** Records shown follows **

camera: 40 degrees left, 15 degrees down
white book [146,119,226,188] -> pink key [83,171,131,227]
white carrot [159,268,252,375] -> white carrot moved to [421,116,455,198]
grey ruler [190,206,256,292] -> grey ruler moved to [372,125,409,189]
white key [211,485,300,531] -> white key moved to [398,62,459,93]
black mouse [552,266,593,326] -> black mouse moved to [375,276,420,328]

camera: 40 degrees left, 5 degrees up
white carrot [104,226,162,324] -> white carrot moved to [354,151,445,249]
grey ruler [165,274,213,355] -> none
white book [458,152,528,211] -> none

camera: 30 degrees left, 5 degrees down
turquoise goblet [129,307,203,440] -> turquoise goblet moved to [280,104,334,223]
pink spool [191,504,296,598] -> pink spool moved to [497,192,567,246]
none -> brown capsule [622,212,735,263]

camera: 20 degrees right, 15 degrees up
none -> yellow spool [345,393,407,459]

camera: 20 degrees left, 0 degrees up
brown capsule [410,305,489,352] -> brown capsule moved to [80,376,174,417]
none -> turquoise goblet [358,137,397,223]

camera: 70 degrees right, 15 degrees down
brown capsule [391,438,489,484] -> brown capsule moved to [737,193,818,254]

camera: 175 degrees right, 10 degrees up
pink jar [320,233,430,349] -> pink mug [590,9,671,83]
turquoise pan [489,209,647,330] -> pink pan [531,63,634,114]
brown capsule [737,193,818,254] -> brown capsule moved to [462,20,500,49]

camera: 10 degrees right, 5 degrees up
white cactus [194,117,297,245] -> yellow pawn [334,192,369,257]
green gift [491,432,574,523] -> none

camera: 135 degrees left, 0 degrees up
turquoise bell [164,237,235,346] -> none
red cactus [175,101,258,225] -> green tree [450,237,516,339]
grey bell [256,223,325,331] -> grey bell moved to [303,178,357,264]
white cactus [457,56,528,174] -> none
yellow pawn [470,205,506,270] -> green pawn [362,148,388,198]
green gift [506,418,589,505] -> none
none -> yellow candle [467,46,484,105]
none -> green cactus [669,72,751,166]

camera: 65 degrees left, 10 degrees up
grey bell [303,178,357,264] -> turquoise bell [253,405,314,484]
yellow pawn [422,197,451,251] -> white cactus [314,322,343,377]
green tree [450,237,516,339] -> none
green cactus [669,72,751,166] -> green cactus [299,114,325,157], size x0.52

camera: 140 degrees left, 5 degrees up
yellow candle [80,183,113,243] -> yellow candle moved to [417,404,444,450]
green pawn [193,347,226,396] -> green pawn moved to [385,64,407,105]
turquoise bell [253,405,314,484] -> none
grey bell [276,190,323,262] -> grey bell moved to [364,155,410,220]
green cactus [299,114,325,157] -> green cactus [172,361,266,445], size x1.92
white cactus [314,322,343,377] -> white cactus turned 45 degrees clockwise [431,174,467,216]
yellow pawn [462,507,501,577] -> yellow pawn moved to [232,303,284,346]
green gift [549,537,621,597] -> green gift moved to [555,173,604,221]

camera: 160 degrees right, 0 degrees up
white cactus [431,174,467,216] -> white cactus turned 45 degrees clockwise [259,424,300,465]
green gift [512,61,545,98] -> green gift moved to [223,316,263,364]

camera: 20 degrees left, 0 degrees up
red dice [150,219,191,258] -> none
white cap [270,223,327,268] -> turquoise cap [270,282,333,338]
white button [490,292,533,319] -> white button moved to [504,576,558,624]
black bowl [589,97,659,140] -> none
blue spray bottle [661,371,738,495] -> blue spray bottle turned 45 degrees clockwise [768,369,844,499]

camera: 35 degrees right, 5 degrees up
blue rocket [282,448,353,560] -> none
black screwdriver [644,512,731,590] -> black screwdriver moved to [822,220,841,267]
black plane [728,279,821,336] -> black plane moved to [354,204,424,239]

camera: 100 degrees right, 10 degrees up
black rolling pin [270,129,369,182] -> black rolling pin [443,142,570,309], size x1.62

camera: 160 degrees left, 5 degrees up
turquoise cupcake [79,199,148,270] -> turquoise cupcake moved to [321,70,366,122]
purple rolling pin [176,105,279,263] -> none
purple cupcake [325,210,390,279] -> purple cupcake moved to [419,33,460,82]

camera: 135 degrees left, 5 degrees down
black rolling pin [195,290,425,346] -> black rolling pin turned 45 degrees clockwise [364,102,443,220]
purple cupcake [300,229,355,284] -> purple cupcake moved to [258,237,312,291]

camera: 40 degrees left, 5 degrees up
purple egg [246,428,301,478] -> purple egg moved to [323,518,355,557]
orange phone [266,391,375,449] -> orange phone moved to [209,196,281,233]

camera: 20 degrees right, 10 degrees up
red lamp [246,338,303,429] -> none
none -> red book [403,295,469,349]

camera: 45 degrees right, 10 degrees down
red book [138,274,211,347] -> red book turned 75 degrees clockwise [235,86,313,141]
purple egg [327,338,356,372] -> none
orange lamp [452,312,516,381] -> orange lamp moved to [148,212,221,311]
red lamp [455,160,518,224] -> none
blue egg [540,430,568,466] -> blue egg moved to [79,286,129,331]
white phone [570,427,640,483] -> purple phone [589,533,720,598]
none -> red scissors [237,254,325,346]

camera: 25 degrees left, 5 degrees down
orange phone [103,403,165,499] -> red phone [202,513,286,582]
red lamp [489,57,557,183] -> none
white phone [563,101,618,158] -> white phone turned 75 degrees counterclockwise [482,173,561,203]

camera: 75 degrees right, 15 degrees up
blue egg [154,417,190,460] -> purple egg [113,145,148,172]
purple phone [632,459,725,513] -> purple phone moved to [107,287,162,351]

** End of Records shown **

• [What is required]: In the data above, find the line that contains "white carrot [104,226,162,324]" and the line that contains "camera: 70 degrees right, 15 degrees down". Repeat exactly those lines and every line between them, and only those.

• [Reply]:
white carrot [104,226,162,324] -> white carrot moved to [354,151,445,249]
grey ruler [165,274,213,355] -> none
white book [458,152,528,211] -> none

camera: 30 degrees left, 5 degrees down
turquoise goblet [129,307,203,440] -> turquoise goblet moved to [280,104,334,223]
pink spool [191,504,296,598] -> pink spool moved to [497,192,567,246]
none -> brown capsule [622,212,735,263]

camera: 20 degrees right, 15 degrees up
none -> yellow spool [345,393,407,459]

camera: 20 degrees left, 0 degrees up
brown capsule [410,305,489,352] -> brown capsule moved to [80,376,174,417]
none -> turquoise goblet [358,137,397,223]

camera: 70 degrees right, 15 degrees down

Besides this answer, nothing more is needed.